## [Problem]
Transcribe the entries exactly; images are not part of the copy.
*** Task material
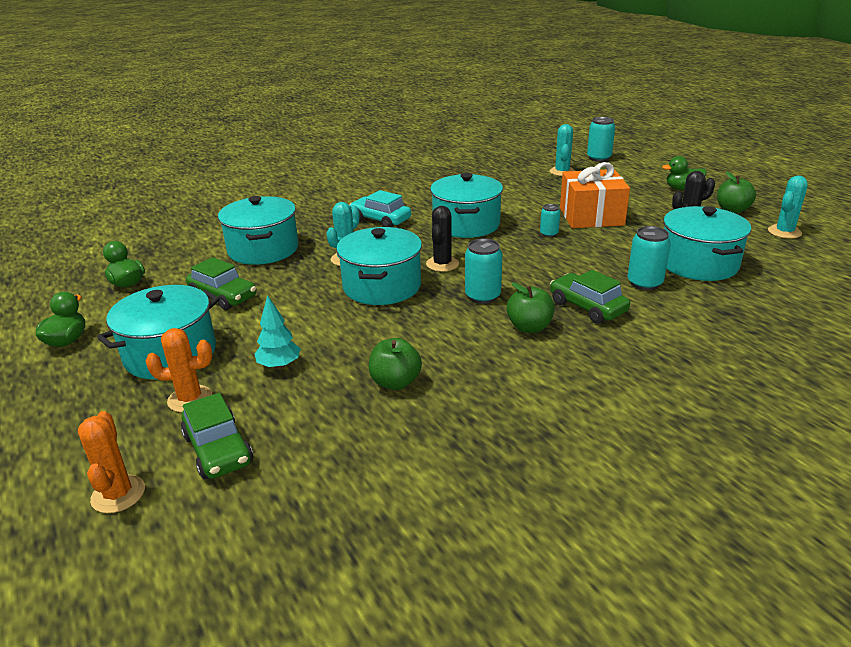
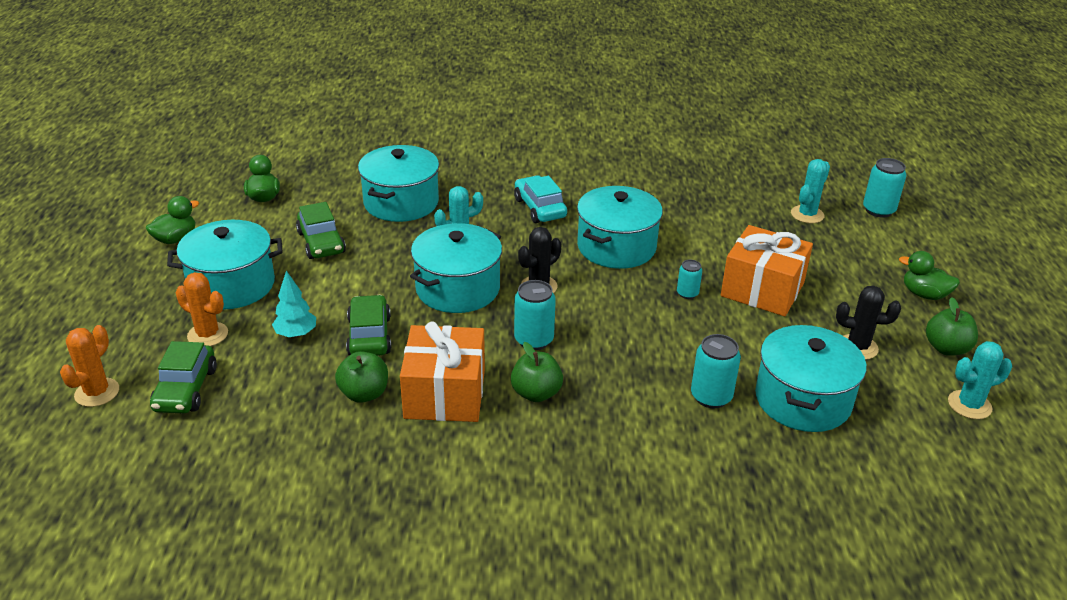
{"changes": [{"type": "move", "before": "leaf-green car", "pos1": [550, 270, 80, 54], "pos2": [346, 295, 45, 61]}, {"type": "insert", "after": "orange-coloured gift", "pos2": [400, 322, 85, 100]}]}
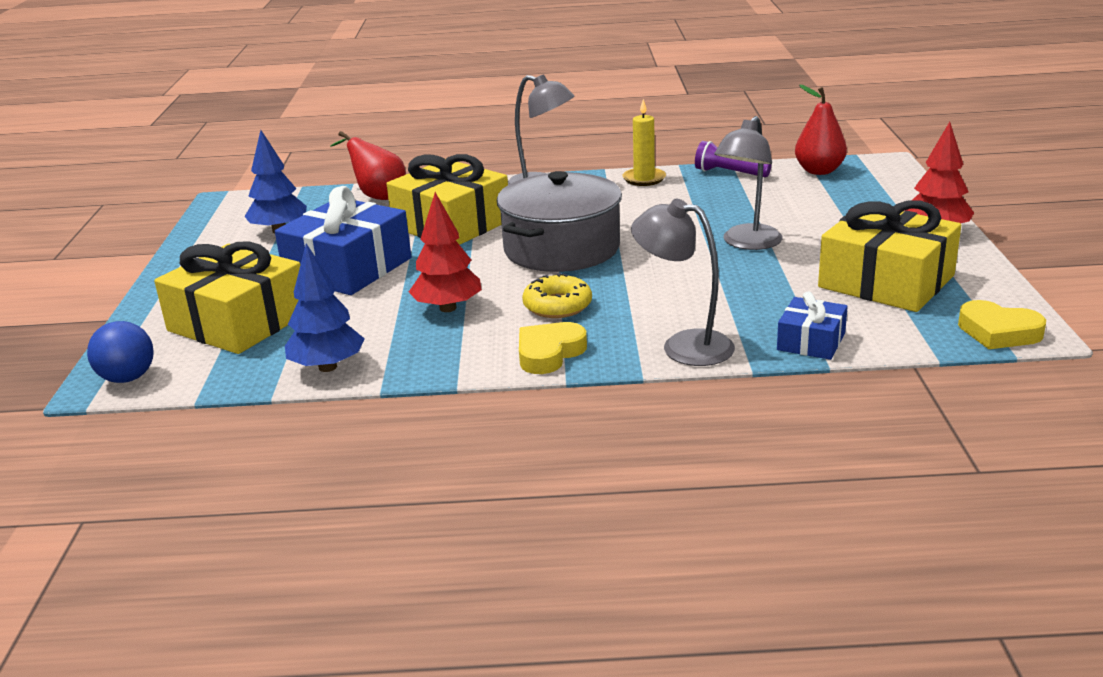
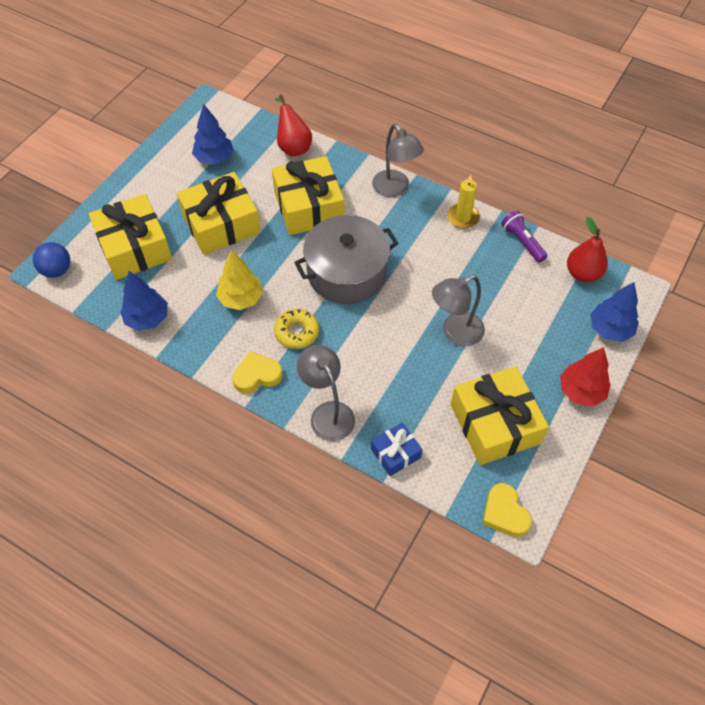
{"changes": [{"type": "recolor", "before": "royal blue gift", "after": "bright yellow gift", "pos1": [275, 186, 136, 109], "pos2": [177, 172, 84, 83]}, {"type": "recolor", "before": "red tree", "after": "bright yellow tree", "pos1": [409, 192, 73, 120], "pos2": [216, 250, 47, 60]}, {"type": "insert", "after": "royal blue tree", "pos2": [590, 282, 49, 60]}]}
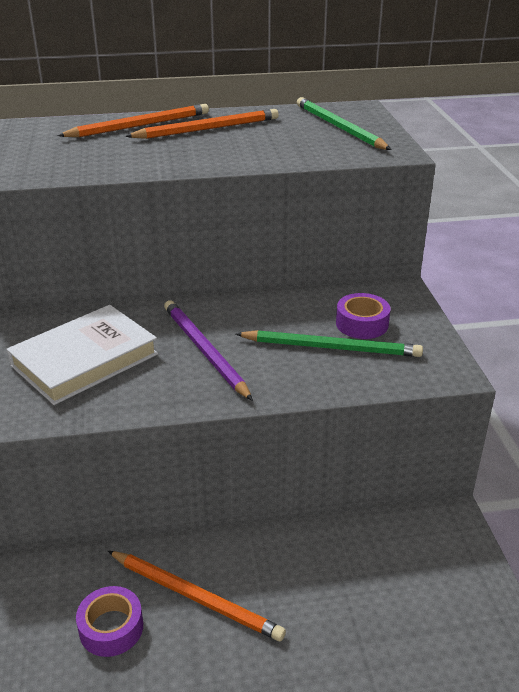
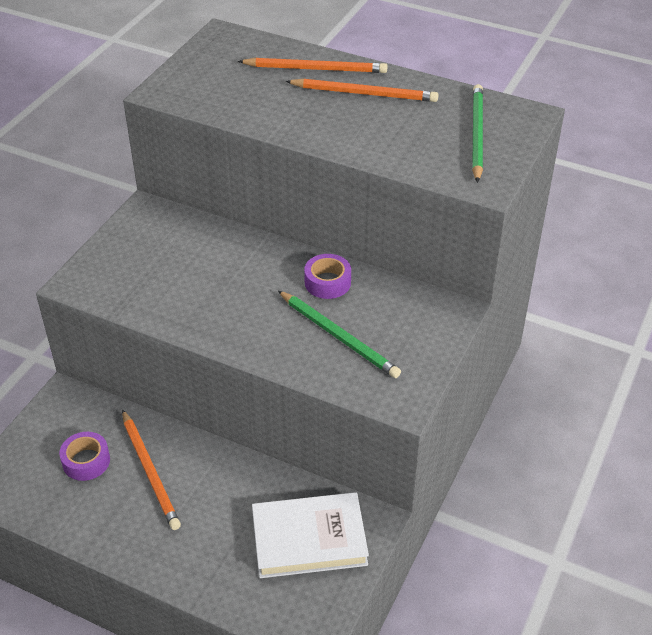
{"changes": [{"type": "move", "before": "violet tape", "pos1": [336, 293, 55, 46], "pos2": [304, 254, 47, 45]}, {"type": "delete", "before": "violet pencil", "pos1": [164, 300, 89, 101]}, {"type": "move", "before": "white hardback", "pos1": [6, 305, 152, 100], "pos2": [252, 492, 117, 86]}]}
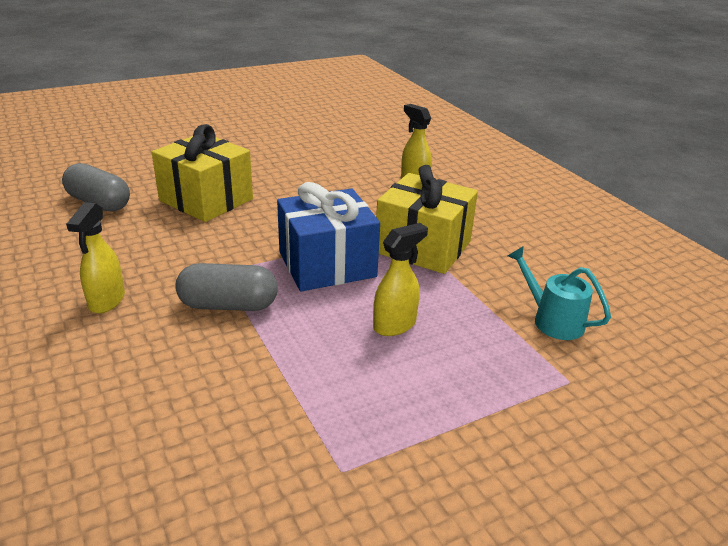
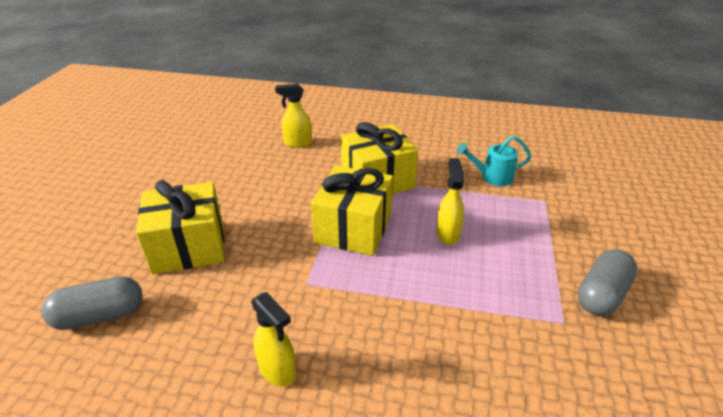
{"changes": [{"type": "recolor", "before": "royal blue gift", "after": "bright yellow gift", "pos1": [277, 182, 103, 109], "pos2": [311, 165, 82, 91]}, {"type": "move", "before": "gray pill shape", "pos1": [175, 263, 103, 48], "pos2": [578, 249, 60, 67]}]}
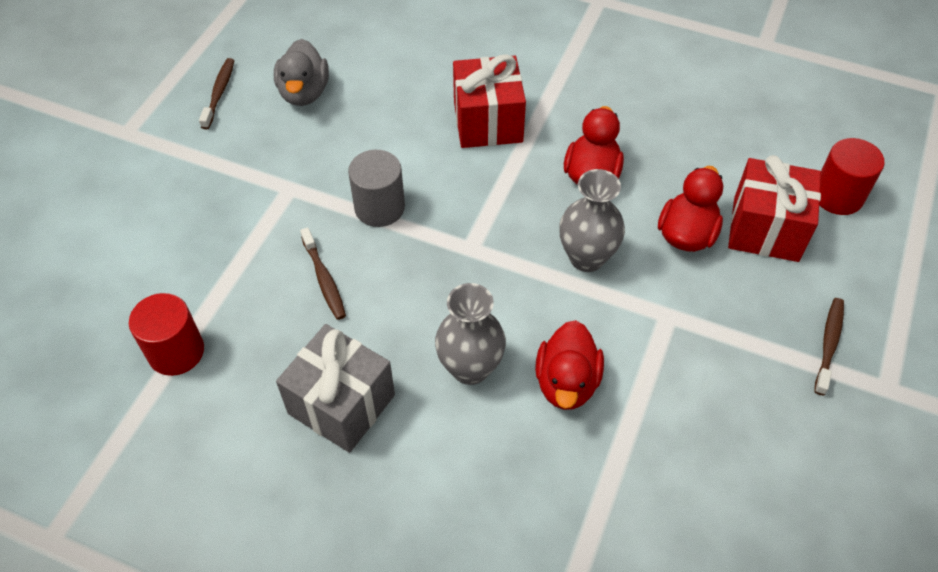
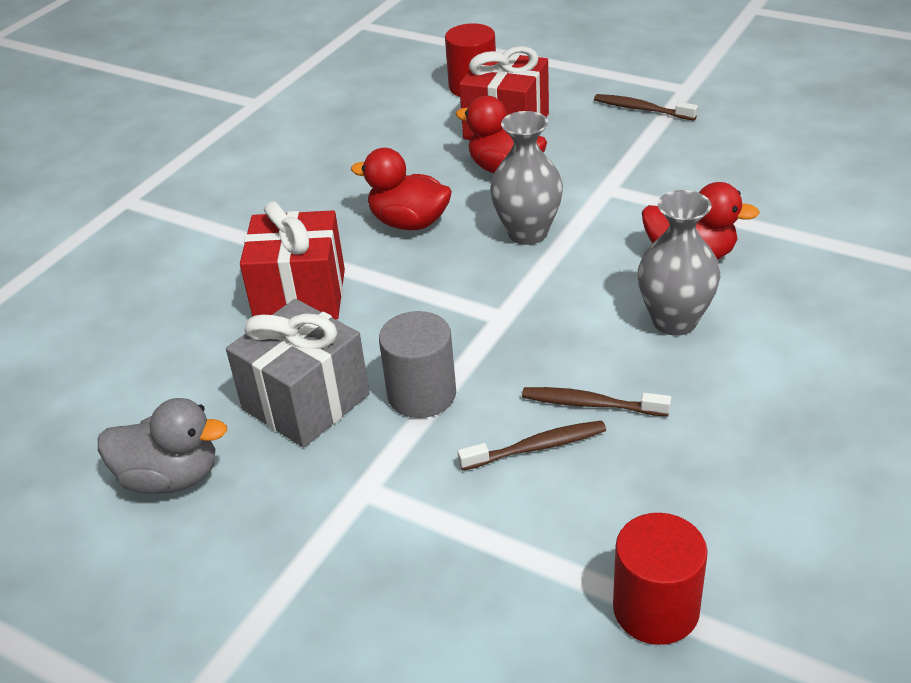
{"changes": [{"type": "move", "before": "brown toothbrush", "pos1": [199, 58, 36, 72], "pos2": [522, 387, 149, 29]}, {"type": "move", "before": "gray gift", "pos1": [276, 324, 119, 129], "pos2": [226, 299, 144, 148]}]}
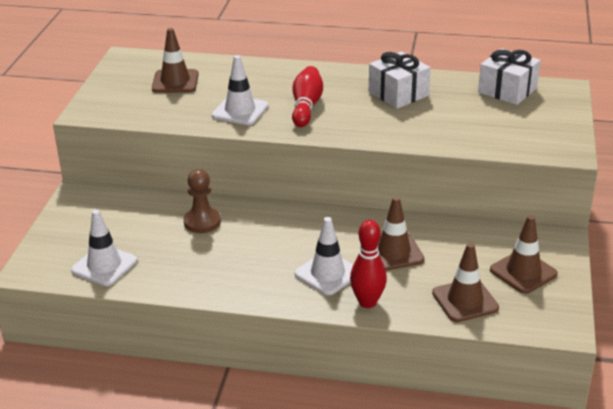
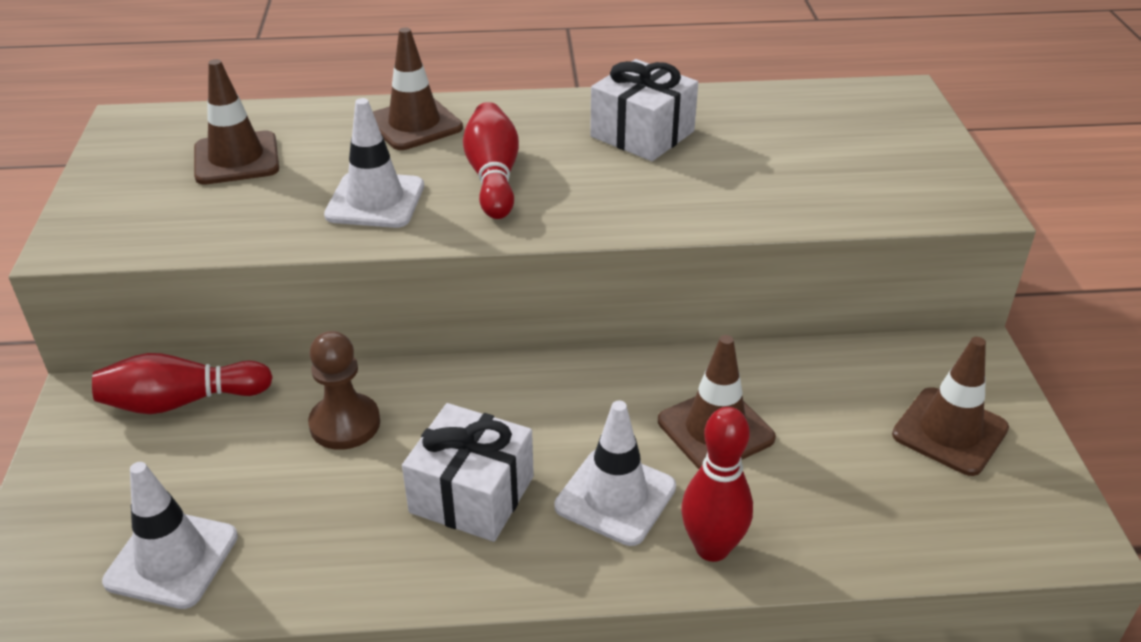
{"changes": [{"type": "move", "before": "white gift", "pos1": [478, 48, 63, 57], "pos2": [402, 403, 132, 139]}, {"type": "move", "before": "brown road cone", "pos1": [432, 243, 67, 79], "pos2": [373, 27, 90, 123]}, {"type": "insert", "after": "red bowling pin", "pos2": [92, 353, 181, 61]}]}
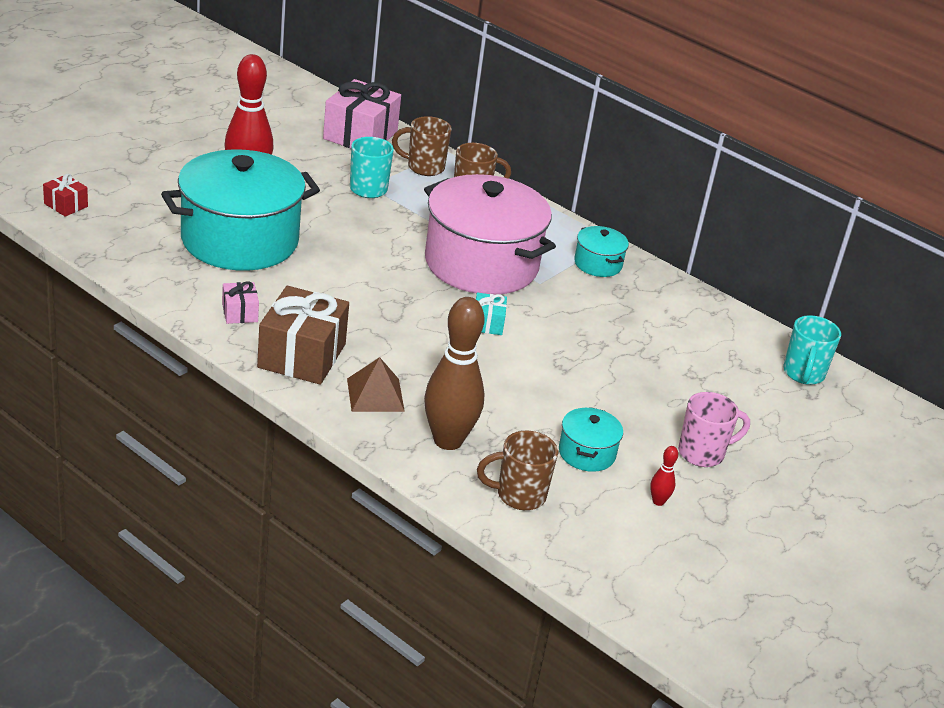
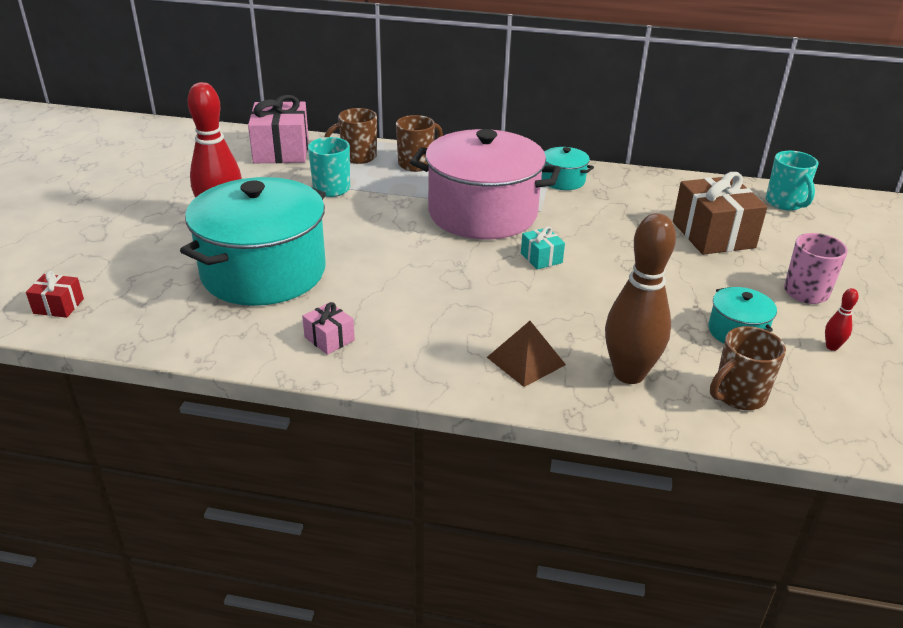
{"changes": [{"type": "move", "before": "brown gift", "pos1": [257, 286, 92, 99], "pos2": [673, 172, 94, 83]}]}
******
## [Output for this task]
{"changes": [{"type": "move", "before": "leaf-green car", "pos1": [550, 270, 80, 54], "pos2": [346, 295, 45, 61]}, {"type": "insert", "after": "orange-coloured gift", "pos2": [400, 322, 85, 100]}]}
{"changes": [{"type": "recolor", "before": "royal blue gift", "after": "bright yellow gift", "pos1": [275, 186, 136, 109], "pos2": [177, 172, 84, 83]}, {"type": "recolor", "before": "red tree", "after": "bright yellow tree", "pos1": [409, 192, 73, 120], "pos2": [216, 250, 47, 60]}, {"type": "insert", "after": "royal blue tree", "pos2": [590, 282, 49, 60]}]}
{"changes": [{"type": "move", "before": "violet tape", "pos1": [336, 293, 55, 46], "pos2": [304, 254, 47, 45]}, {"type": "delete", "before": "violet pencil", "pos1": [164, 300, 89, 101]}, {"type": "move", "before": "white hardback", "pos1": [6, 305, 152, 100], "pos2": [252, 492, 117, 86]}]}
{"changes": [{"type": "recolor", "before": "royal blue gift", "after": "bright yellow gift", "pos1": [277, 182, 103, 109], "pos2": [311, 165, 82, 91]}, {"type": "move", "before": "gray pill shape", "pos1": [175, 263, 103, 48], "pos2": [578, 249, 60, 67]}]}
{"changes": [{"type": "move", "before": "brown toothbrush", "pos1": [199, 58, 36, 72], "pos2": [522, 387, 149, 29]}, {"type": "move", "before": "gray gift", "pos1": [276, 324, 119, 129], "pos2": [226, 299, 144, 148]}]}
{"changes": [{"type": "move", "before": "white gift", "pos1": [478, 48, 63, 57], "pos2": [402, 403, 132, 139]}, {"type": "move", "before": "brown road cone", "pos1": [432, 243, 67, 79], "pos2": [373, 27, 90, 123]}, {"type": "insert", "after": "red bowling pin", "pos2": [92, 353, 181, 61]}]}
{"changes": [{"type": "move", "before": "brown gift", "pos1": [257, 286, 92, 99], "pos2": [673, 172, 94, 83]}]}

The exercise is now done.